[[ Data supplied open ]]
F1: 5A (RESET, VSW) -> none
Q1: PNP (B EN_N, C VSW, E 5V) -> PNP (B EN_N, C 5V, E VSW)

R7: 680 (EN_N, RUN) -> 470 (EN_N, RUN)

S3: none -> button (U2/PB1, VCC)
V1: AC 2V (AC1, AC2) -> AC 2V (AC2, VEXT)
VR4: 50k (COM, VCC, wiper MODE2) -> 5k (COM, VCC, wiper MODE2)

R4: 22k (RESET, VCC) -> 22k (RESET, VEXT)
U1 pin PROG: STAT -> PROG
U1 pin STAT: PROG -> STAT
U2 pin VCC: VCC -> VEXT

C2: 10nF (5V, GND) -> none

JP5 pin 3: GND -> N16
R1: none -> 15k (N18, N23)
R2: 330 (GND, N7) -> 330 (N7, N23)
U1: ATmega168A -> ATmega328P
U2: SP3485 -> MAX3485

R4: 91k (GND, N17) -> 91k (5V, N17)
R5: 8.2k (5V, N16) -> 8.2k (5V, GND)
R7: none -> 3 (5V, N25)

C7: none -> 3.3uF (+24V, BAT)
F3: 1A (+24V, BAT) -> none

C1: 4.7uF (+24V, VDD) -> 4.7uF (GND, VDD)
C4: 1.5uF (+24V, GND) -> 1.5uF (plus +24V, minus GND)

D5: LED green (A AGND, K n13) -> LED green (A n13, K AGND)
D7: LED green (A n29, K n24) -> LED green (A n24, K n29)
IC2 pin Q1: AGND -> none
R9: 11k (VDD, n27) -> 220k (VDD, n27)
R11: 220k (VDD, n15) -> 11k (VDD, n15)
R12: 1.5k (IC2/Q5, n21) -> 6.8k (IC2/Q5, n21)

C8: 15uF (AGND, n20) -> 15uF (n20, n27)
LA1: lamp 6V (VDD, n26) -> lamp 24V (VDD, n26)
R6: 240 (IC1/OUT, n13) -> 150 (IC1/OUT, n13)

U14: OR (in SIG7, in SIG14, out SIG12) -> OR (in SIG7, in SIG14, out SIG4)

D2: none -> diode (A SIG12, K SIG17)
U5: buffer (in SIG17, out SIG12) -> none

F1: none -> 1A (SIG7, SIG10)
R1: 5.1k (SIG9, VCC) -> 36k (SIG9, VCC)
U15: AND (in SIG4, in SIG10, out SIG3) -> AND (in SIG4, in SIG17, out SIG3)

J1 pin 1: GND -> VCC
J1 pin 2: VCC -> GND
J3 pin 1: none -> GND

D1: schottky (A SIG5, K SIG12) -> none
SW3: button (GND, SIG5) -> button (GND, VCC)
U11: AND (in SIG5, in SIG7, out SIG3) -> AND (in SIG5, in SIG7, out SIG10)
[[ Data supplied closed ]]
To do:
Copy out each line of the material and keep every word unchanged.

Output below:
F1: 5A (RESET, VSW) -> none
Q1: PNP (B EN_N, C VSW, E 5V) -> PNP (B EN_N, C 5V, E VSW)

R7: 680 (EN_N, RUN) -> 470 (EN_N, RUN)

S3: none -> button (U2/PB1, VCC)
V1: AC 2V (AC1, AC2) -> AC 2V (AC2, VEXT)
VR4: 50k (COM, VCC, wiper MODE2) -> 5k (COM, VCC, wiper MODE2)

R4: 22k (RESET, VCC) -> 22k (RESET, VEXT)
U1 pin PROG: STAT -> PROG
U1 pin STAT: PROG -> STAT
U2 pin VCC: VCC -> VEXT

C2: 10nF (5V, GND) -> none

JP5 pin 3: GND -> N16
R1: none -> 15k (N18, N23)
R2: 330 (GND, N7) -> 330 (N7, N23)
U1: ATmega168A -> ATmega328P
U2: SP3485 -> MAX3485

R4: 91k (GND, N17) -> 91k (5V, N17)
R5: 8.2k (5V, N16) -> 8.2k (5V, GND)
R7: none -> 3 (5V, N25)

C7: none -> 3.3uF (+24V, BAT)
F3: 1A (+24V, BAT) -> none

C1: 4.7uF (+24V, VDD) -> 4.7uF (GND, VDD)
C4: 1.5uF (+24V, GND) -> 1.5uF (plus +24V, minus GND)

D5: LED green (A AGND, K n13) -> LED green (A n13, K AGND)
D7: LED green (A n29, K n24) -> LED green (A n24, K n29)
IC2 pin Q1: AGND -> none
R9: 11k (VDD, n27) -> 220k (VDD, n27)
R11: 220k (VDD, n15) -> 11k (VDD, n15)
R12: 1.5k (IC2/Q5, n21) -> 6.8k (IC2/Q5, n21)

C8: 15uF (AGND, n20) -> 15uF (n20, n27)
LA1: lamp 6V (VDD, n26) -> lamp 24V (VDD, n26)
R6: 240 (IC1/OUT, n13) -> 150 (IC1/OUT, n13)

U14: OR (in SIG7, in SIG14, out SIG12) -> OR (in SIG7, in SIG14, out SIG4)

D2: none -> diode (A SIG12, K SIG17)
U5: buffer (in SIG17, out SIG12) -> none

F1: none -> 1A (SIG7, SIG10)
R1: 5.1k (SIG9, VCC) -> 36k (SIG9, VCC)
U15: AND (in SIG4, in SIG10, out SIG3) -> AND (in SIG4, in SIG17, out SIG3)

J1 pin 1: GND -> VCC
J1 pin 2: VCC -> GND
J3 pin 1: none -> GND

D1: schottky (A SIG5, K SIG12) -> none
SW3: button (GND, SIG5) -> button (GND, VCC)
U11: AND (in SIG5, in SIG7, out SIG3) -> AND (in SIG5, in SIG7, out SIG10)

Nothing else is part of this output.